- _TASK TO COMPLETE_
Which lines of the entries below run from the one holding "turquoise pan [509,280,621,344] -> none" to the one holding "grey domino [126,106,210,170] -> none", inclusive? Set down exactly those lines and no others.

- _DATASET EXTRACT_

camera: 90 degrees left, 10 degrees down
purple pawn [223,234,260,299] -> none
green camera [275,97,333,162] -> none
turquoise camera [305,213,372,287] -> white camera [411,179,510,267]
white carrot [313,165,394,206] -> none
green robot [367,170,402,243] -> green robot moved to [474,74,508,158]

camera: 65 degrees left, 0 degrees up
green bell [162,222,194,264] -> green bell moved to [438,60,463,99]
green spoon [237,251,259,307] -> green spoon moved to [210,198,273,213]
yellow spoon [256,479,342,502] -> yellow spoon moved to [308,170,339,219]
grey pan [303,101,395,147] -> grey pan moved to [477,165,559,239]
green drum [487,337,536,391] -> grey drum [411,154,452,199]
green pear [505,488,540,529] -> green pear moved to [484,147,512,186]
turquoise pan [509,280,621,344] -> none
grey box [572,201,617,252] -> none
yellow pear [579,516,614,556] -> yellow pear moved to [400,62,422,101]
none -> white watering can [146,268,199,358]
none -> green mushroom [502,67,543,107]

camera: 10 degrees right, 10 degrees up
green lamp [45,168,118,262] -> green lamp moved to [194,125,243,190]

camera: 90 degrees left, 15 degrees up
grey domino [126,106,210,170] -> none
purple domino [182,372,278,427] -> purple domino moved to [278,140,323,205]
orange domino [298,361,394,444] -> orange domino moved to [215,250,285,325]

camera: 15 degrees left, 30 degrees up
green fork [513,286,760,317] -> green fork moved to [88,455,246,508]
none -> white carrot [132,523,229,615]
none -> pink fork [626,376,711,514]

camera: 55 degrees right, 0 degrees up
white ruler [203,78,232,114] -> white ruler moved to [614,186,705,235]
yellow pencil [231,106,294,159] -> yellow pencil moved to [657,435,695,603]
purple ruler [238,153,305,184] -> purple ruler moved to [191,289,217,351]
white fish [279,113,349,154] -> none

- _OUTPUT FOR THIS TASK_
turquoise pan [509,280,621,344] -> none
grey box [572,201,617,252] -> none
yellow pear [579,516,614,556] -> yellow pear moved to [400,62,422,101]
none -> white watering can [146,268,199,358]
none -> green mushroom [502,67,543,107]

camera: 10 degrees right, 10 degrees up
green lamp [45,168,118,262] -> green lamp moved to [194,125,243,190]

camera: 90 degrees left, 15 degrees up
grey domino [126,106,210,170] -> none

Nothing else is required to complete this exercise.